** Records provided follows **

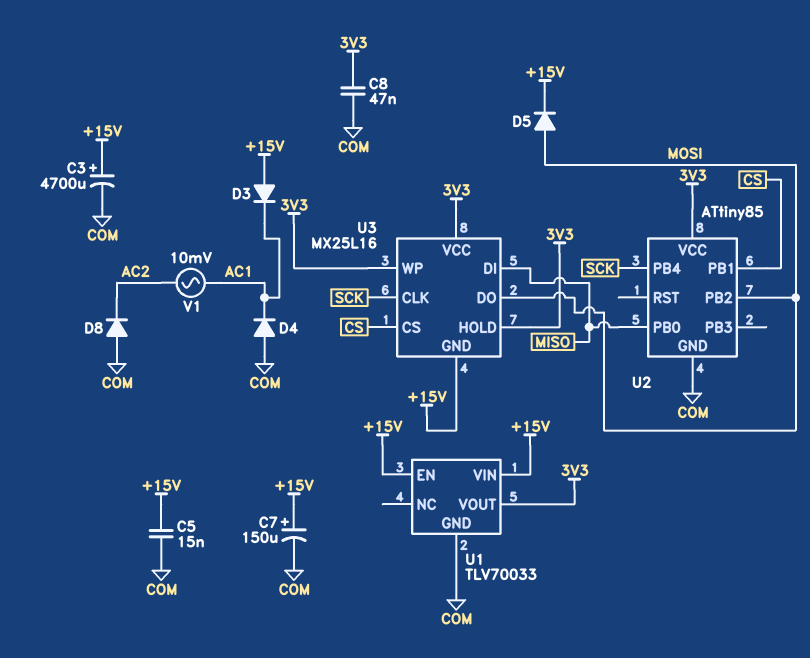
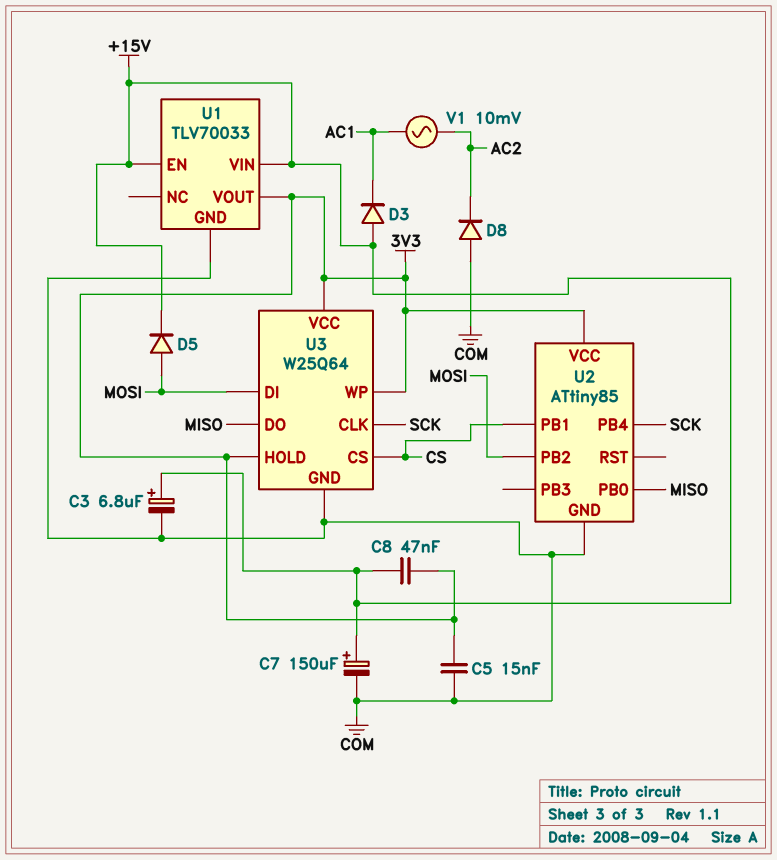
C3: 4700uF (plus +15V, minus COM) -> 6.8uF (plus +15V, minus COM)
C5: 15nF (+15V, COM) -> 15nF (3V3, COM)
C8: 47nF (3V3, COM) -> 47nF (+15V, 3V3)
D4: diode (A COM, K AC1) -> none
U3: MX25L16 -> W25Q64
U3 pin DI: MISO -> MOSI
U3 pin DO: MOSI -> MISO
U3 pin GND: +15V -> COM

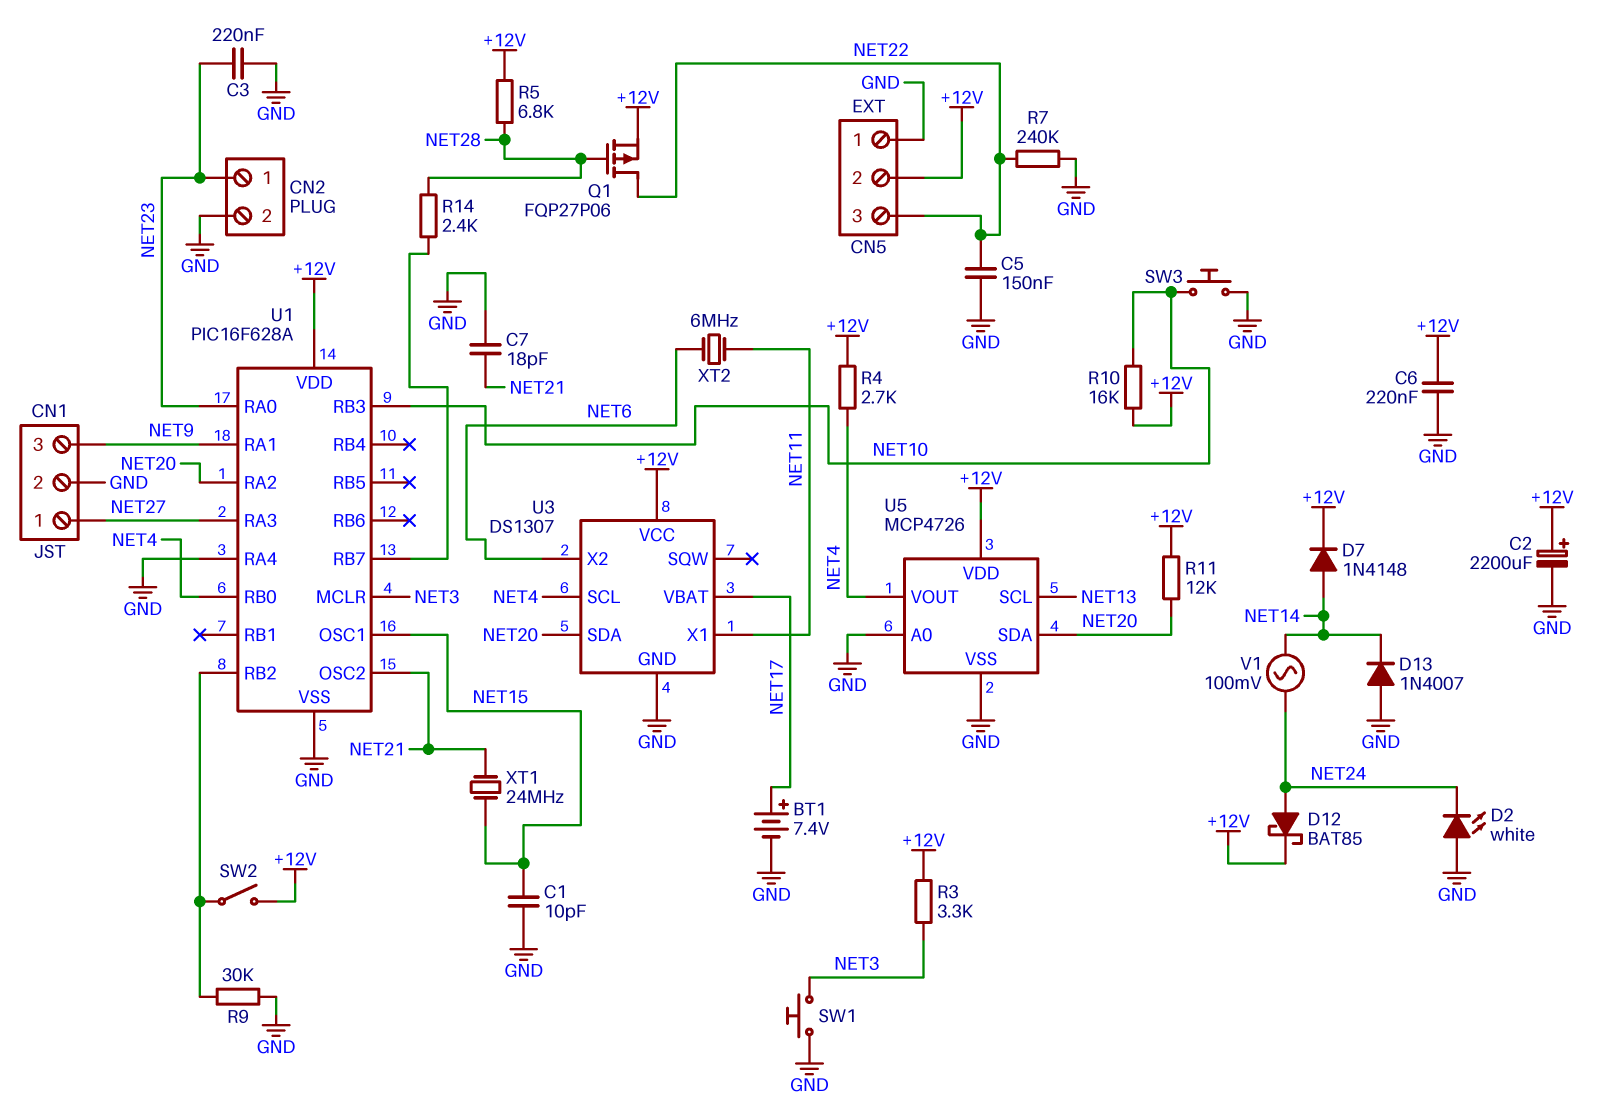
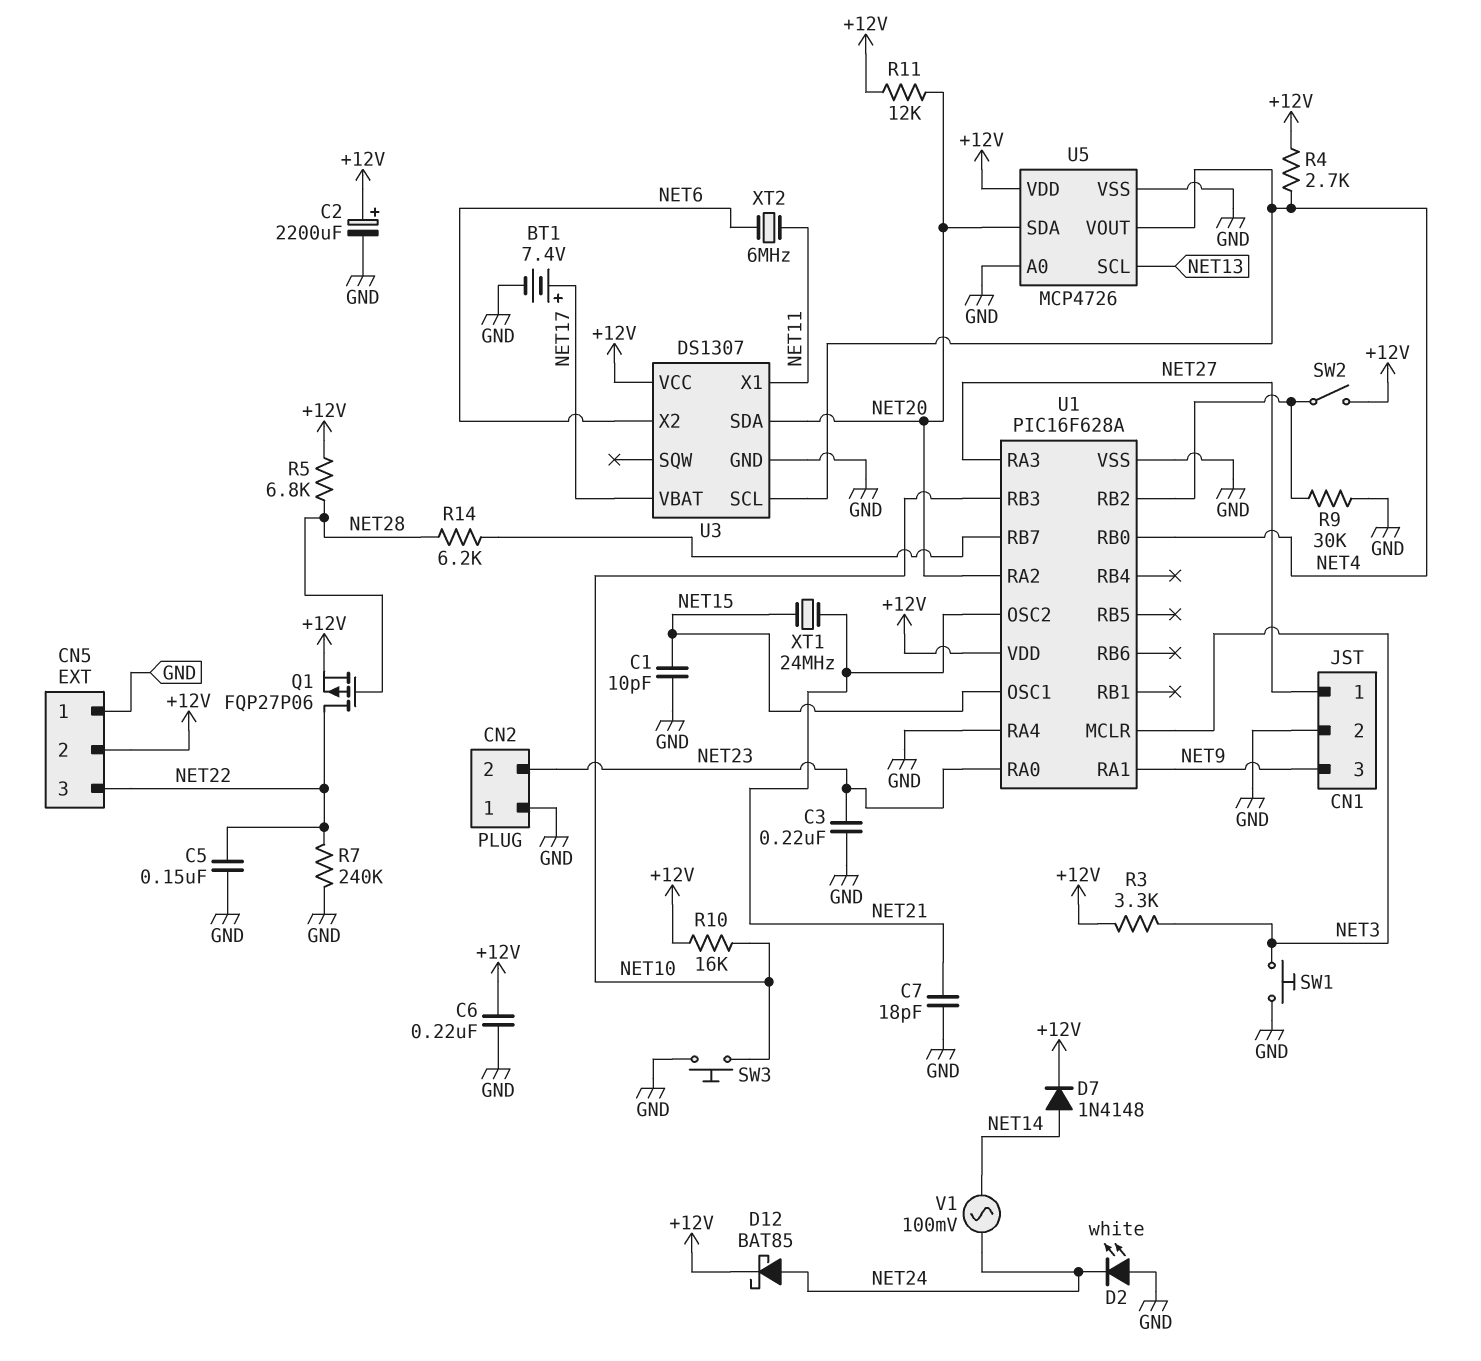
CN2 pin 1: NET23 -> GND
CN2 pin 2: GND -> NET23
D13: diode 1N4007 (A GND, K NET14) -> none
R14: 2.4k (NET28, U1/RB7) -> 6.2k (NET28, U1/RB7)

** End of Records provided **

Exercise requirements: Restate word for word the lines running from the one with "U3: MX25L16 -> W25Q64" to the end of the entries; pictures are to be left out.

Task output:
U3: MX25L16 -> W25Q64
U3 pin DI: MISO -> MOSI
U3 pin DO: MOSI -> MISO
U3 pin GND: +15V -> COM

CN2 pin 1: NET23 -> GND
CN2 pin 2: GND -> NET23
D13: diode 1N4007 (A GND, K NET14) -> none
R14: 2.4k (NET28, U1/RB7) -> 6.2k (NET28, U1/RB7)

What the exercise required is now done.